## Object quantity data
╔══

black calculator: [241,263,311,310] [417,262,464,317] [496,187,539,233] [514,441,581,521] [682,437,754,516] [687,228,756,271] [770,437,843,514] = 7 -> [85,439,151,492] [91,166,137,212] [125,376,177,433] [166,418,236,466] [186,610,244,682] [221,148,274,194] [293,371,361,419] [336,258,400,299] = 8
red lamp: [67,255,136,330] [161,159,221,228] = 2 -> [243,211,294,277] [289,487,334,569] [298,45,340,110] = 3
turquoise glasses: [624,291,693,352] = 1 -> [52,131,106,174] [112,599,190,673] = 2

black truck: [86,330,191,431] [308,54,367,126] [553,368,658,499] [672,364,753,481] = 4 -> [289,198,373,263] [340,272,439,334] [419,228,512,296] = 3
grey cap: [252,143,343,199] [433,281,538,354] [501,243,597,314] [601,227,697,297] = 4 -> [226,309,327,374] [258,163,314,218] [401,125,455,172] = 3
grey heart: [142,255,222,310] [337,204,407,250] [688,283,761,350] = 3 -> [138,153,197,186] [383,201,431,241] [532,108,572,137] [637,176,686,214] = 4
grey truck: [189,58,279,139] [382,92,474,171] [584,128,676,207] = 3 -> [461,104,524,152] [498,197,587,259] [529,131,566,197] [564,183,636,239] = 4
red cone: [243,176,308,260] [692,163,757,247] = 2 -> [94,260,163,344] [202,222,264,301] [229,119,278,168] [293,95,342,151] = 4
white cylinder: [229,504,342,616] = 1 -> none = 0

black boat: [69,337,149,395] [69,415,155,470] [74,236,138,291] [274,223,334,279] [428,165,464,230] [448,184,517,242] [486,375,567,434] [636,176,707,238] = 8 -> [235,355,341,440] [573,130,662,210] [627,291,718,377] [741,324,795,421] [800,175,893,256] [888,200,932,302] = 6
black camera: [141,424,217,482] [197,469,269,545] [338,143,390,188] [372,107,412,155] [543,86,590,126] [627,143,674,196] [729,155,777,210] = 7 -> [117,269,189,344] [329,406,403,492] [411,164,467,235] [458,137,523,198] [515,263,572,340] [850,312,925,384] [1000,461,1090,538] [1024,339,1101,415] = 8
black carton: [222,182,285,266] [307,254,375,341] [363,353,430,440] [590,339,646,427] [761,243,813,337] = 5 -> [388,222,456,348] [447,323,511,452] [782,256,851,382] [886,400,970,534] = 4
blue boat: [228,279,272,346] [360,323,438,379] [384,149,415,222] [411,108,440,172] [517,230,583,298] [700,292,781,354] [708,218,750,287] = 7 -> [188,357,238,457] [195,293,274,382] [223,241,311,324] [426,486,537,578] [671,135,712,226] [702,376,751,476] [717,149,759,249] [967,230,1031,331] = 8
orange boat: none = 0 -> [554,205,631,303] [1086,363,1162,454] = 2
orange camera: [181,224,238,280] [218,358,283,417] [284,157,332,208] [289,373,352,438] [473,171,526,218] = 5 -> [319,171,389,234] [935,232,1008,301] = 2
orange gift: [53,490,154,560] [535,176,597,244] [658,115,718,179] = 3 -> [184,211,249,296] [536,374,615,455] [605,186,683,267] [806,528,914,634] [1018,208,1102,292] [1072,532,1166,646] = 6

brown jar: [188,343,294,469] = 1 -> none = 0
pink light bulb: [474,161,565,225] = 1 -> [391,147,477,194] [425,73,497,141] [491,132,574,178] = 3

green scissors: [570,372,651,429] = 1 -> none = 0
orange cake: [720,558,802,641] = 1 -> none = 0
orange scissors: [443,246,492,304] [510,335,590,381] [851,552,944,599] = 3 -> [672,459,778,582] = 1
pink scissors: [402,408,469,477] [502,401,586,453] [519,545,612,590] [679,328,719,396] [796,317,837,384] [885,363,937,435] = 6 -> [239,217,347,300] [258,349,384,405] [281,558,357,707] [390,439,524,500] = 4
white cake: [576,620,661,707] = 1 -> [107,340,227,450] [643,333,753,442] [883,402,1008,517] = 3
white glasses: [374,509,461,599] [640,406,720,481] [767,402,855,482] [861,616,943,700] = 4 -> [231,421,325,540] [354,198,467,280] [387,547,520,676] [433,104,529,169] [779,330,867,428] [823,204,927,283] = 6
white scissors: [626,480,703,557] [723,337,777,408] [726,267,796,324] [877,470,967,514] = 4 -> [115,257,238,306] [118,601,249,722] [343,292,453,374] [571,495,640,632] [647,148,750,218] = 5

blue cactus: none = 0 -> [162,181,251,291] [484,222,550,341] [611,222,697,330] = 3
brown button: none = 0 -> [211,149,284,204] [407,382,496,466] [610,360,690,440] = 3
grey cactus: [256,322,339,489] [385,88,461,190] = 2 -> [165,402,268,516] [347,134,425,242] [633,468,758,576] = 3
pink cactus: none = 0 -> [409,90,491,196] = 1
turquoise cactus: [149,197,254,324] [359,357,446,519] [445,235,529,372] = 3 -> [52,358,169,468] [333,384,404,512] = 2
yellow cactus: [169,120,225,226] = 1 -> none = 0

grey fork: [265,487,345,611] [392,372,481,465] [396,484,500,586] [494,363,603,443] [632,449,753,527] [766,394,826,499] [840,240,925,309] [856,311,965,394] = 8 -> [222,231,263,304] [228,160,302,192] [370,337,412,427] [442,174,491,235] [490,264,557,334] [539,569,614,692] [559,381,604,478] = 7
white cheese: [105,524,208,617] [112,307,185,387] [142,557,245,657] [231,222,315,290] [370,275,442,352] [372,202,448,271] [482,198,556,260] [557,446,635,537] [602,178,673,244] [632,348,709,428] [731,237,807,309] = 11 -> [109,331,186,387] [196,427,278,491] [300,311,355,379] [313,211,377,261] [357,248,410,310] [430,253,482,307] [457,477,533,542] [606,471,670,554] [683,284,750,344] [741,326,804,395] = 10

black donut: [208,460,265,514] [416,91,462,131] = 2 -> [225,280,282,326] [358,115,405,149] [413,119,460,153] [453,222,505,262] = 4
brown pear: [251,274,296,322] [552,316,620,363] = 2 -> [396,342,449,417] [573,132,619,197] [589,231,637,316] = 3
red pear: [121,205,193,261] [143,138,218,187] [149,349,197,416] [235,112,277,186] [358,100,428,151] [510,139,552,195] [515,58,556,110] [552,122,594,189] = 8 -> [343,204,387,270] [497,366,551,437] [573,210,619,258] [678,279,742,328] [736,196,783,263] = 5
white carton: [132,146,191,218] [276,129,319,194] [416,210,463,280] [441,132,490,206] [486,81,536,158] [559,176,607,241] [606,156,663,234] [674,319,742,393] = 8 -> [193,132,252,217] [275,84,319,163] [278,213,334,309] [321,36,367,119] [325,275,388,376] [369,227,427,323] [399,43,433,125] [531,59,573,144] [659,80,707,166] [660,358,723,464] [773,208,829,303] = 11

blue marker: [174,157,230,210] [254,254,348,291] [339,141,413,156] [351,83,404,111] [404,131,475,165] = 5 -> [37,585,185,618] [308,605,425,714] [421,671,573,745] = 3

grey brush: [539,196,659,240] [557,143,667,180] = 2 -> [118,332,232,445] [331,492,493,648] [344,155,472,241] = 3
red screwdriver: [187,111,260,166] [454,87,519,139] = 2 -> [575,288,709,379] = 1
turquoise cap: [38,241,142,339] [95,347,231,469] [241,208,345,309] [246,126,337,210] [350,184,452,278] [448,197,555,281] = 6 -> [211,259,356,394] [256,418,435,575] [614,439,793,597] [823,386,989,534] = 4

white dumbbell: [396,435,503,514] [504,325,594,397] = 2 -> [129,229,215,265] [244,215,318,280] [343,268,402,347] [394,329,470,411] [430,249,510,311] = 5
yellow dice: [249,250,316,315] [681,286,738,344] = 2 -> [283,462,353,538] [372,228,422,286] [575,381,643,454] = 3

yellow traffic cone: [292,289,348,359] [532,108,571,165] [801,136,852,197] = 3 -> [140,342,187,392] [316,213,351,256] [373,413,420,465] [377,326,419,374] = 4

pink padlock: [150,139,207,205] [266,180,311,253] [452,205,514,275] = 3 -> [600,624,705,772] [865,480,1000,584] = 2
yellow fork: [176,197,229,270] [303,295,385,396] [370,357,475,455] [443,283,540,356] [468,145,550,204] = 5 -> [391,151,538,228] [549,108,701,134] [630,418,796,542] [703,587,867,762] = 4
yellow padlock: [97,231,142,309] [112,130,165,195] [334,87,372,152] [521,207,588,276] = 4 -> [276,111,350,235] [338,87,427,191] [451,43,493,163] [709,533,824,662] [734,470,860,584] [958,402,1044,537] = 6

╚══

## Task directions
What is needed is a word-for-word copy of the records above, from the first line through the line that contains "red lamp: [67,255,136,330]".

## Expected answer
black calculator: [241,263,311,310] [417,262,464,317] [496,187,539,233] [514,441,581,521] [682,437,754,516] [687,228,756,271] [770,437,843,514] = 7 -> [85,439,151,492] [91,166,137,212] [125,376,177,433] [166,418,236,466] [186,610,244,682] [221,148,274,194] [293,371,361,419] [336,258,400,299] = 8
red lamp: [67,255,136,330] [161,159,221,228] = 2 -> [243,211,294,277] [289,487,334,569] [298,45,340,110] = 3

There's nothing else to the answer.